What the exercise asks:
Your output should consist of the lines from the first line of the records below through the one with "J2 pin 3: GND -> LINE", exactly, minus the pictures.

Stored data entries
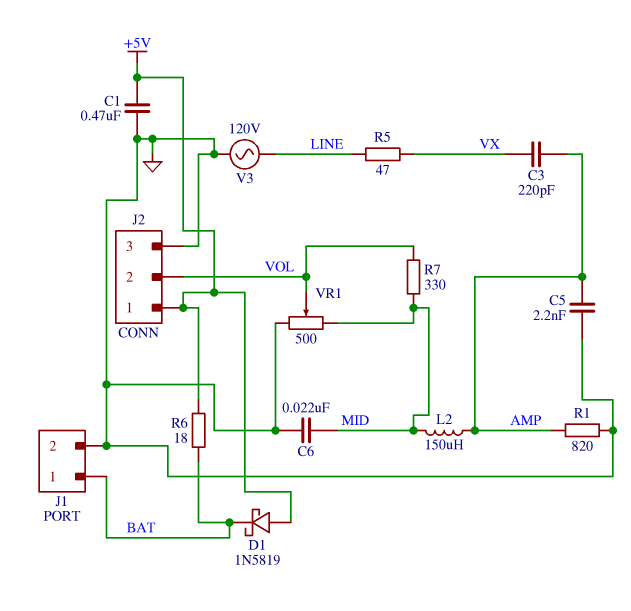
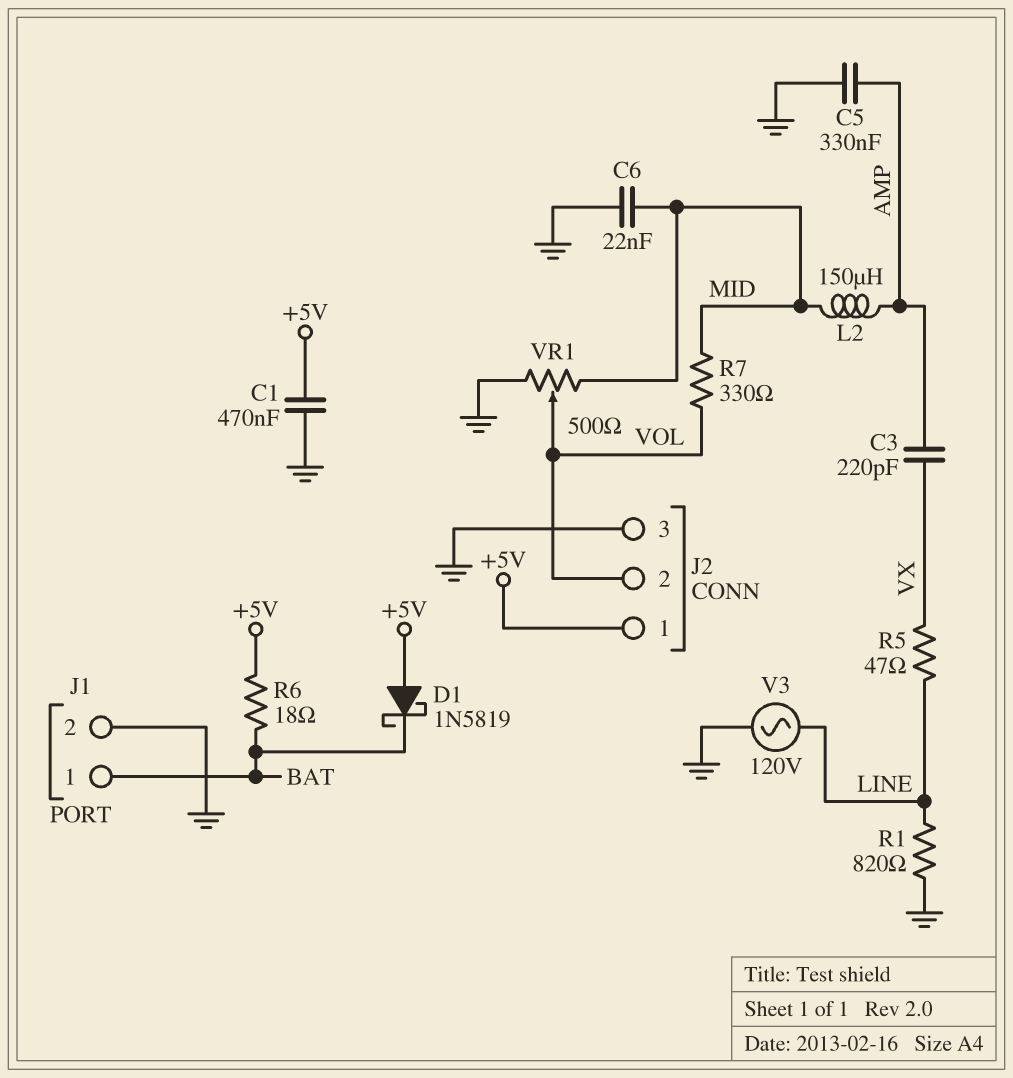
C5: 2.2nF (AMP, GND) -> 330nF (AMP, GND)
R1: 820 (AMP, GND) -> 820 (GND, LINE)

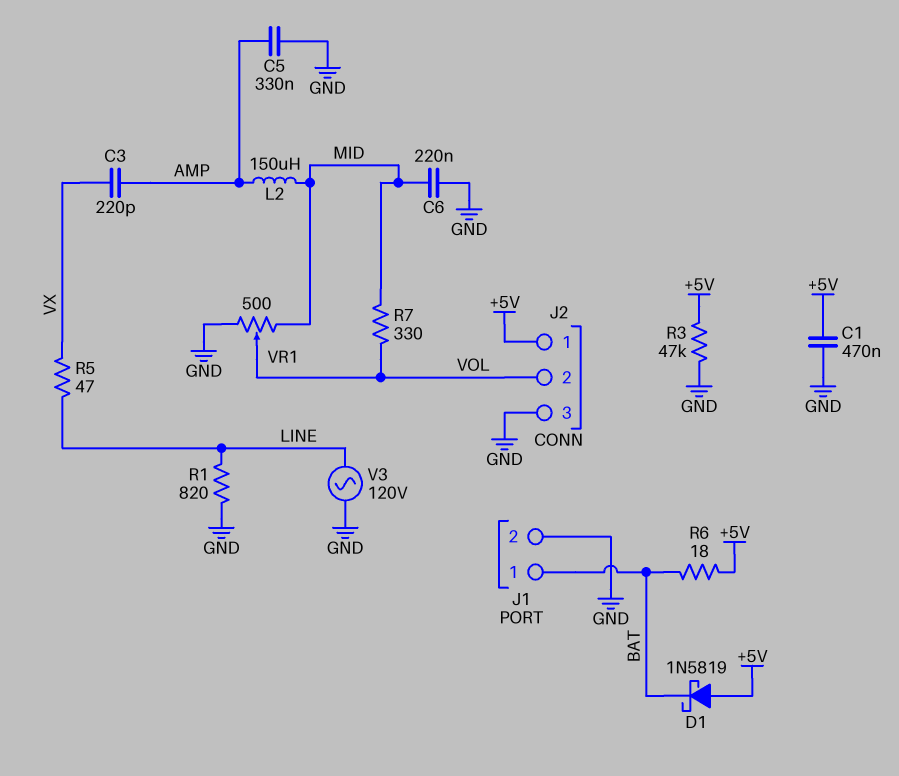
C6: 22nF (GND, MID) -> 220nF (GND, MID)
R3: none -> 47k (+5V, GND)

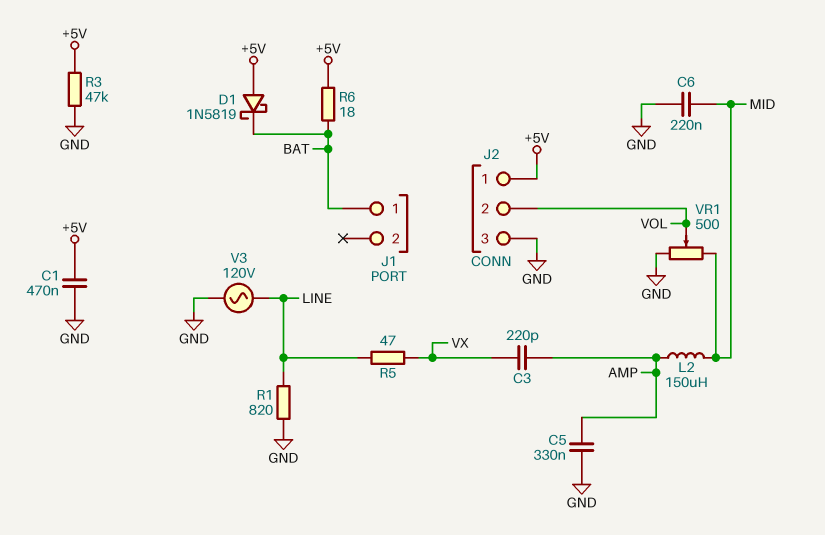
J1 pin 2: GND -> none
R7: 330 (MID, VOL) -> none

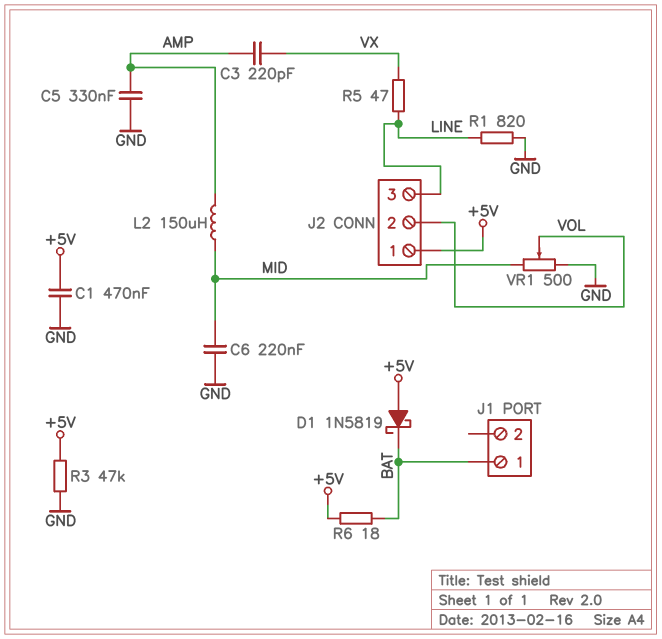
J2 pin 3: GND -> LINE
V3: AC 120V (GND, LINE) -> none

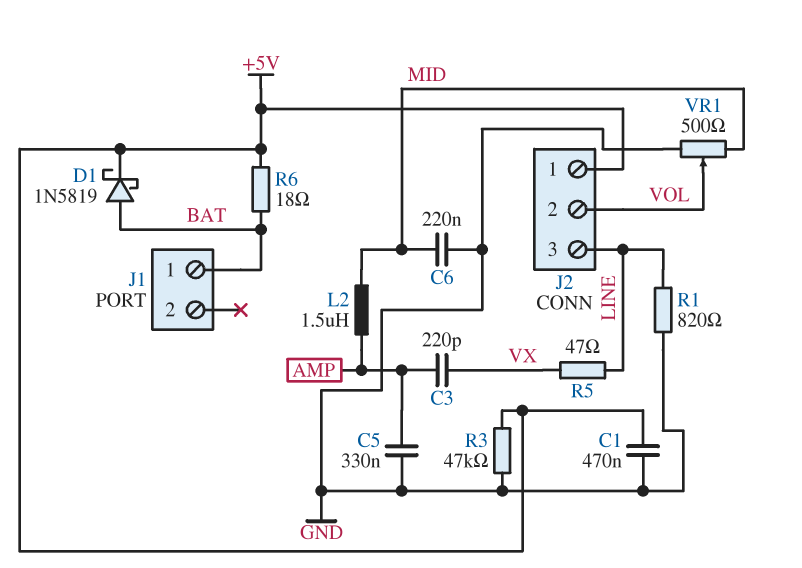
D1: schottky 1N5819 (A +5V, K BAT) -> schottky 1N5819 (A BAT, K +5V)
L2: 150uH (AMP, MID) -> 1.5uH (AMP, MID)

Response:
C5: 2.2nF (AMP, GND) -> 330nF (AMP, GND)
R1: 820 (AMP, GND) -> 820 (GND, LINE)

C6: 22nF (GND, MID) -> 220nF (GND, MID)
R3: none -> 47k (+5V, GND)

J1 pin 2: GND -> none
R7: 330 (MID, VOL) -> none

J2 pin 3: GND -> LINE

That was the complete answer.